_PROBLEM_
Beginning with the line that holds "red semicircle: (234, 92)", write out each line exactly as it stands until the end of the data, and include no pictures.

_MATERIAL FOR THE TASK_
+ + + + +

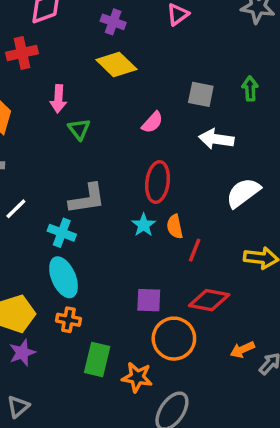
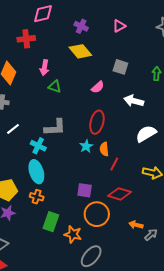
gray square: (201, 94) -> (120, 67), moved
green triangle: (79, 129) -> (55, 87), turned -40
orange arrow: (242, 350) -> (136, 225), turned 32

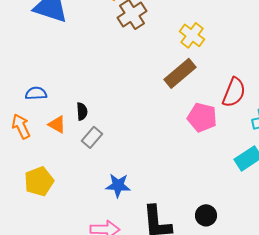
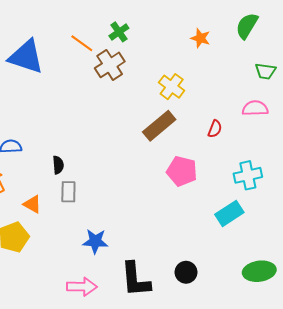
red semicircle: (234, 92) -> (215, 129), moved, size x0.6
orange triangle: (57, 124) -> (32, 204), moved
gray rectangle: (92, 137) -> (68, 192), turned -40

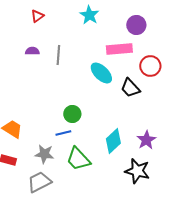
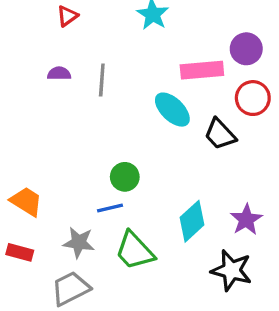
purple circle: (136, 25) -> (246, 49), moved

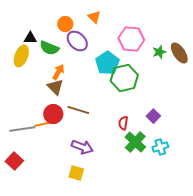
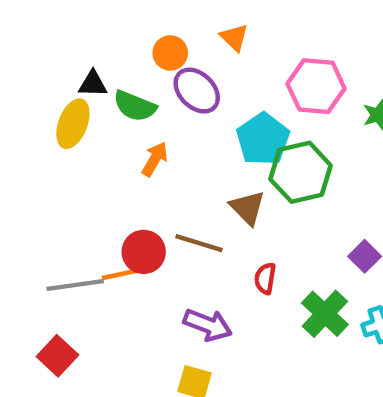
brown triangle: (55, 87) -> (248, 208), moved
red semicircle: (123, 123) -> (265, 278), moved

+ + + + +

_RESPONSE TO THE EXERCISE_
red semicircle: (234, 92) -> (215, 129), moved, size x0.6
orange triangle: (57, 124) -> (32, 204), moved
gray rectangle: (92, 137) -> (68, 192), turned -40

purple circle: (136, 25) -> (246, 49), moved

brown triangle: (55, 87) -> (248, 208), moved
red semicircle: (123, 123) -> (265, 278), moved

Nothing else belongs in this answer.